◆ EXERCISE MATERIALS ◆
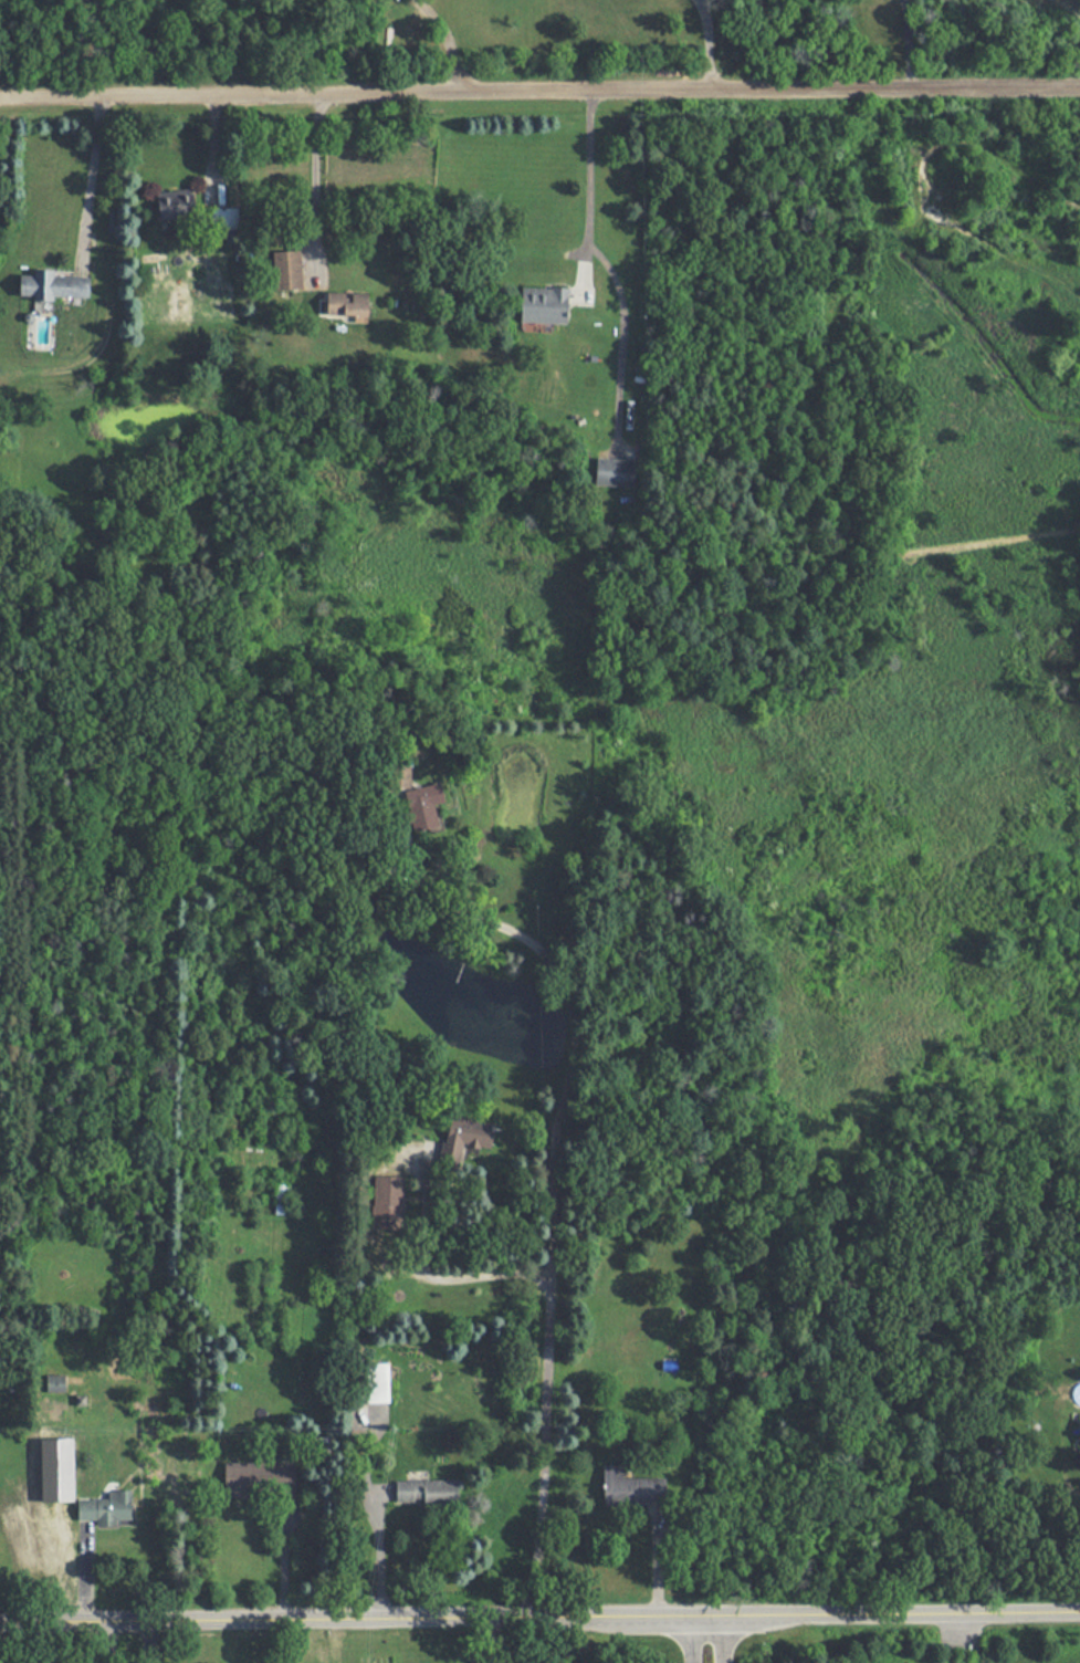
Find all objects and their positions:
road: (447, 41)
road: (707, 43)
road: (907, 43)
road: (540, 89)
road: (314, 178)
road: (90, 179)
road: (591, 185)
building: (178, 203)
building: (288, 269)
building: (56, 284)
building: (350, 302)
building: (547, 304)
road: (625, 315)
building: (615, 472)
building: (426, 807)
road: (576, 1015)
building: (467, 1139)
building: (389, 1202)
road: (429, 1277)
building: (380, 1382)
road: (535, 1449)
building: (259, 1476)
building: (632, 1487)
building: (428, 1492)
building: (108, 1507)
road: (383, 1547)
road: (286, 1559)
road: (540, 1615)
road: (687, 1638)
road: (726, 1638)
road: (484, 1639)
road: (112, 1640)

◆ TASK PROMPT ◆
Since the pictures are not part of the copy, transcribe only the remaining material, exactly.

◆ RESULT BELOW ◆
Find all objects and their positions:
road: (447, 41)
road: (707, 43)
road: (907, 43)
road: (540, 89)
road: (314, 178)
road: (90, 179)
road: (591, 185)
building: (178, 203)
building: (288, 269)
building: (56, 284)
building: (350, 302)
building: (547, 304)
road: (625, 315)
building: (615, 472)
building: (426, 807)
road: (576, 1015)
building: (467, 1139)
building: (389, 1202)
road: (429, 1277)
building: (380, 1382)
road: (535, 1449)
building: (259, 1476)
building: (632, 1487)
building: (428, 1492)
building: (108, 1507)
road: (383, 1547)
road: (286, 1559)
road: (540, 1615)
road: (687, 1638)
road: (726, 1638)
road: (484, 1639)
road: (112, 1640)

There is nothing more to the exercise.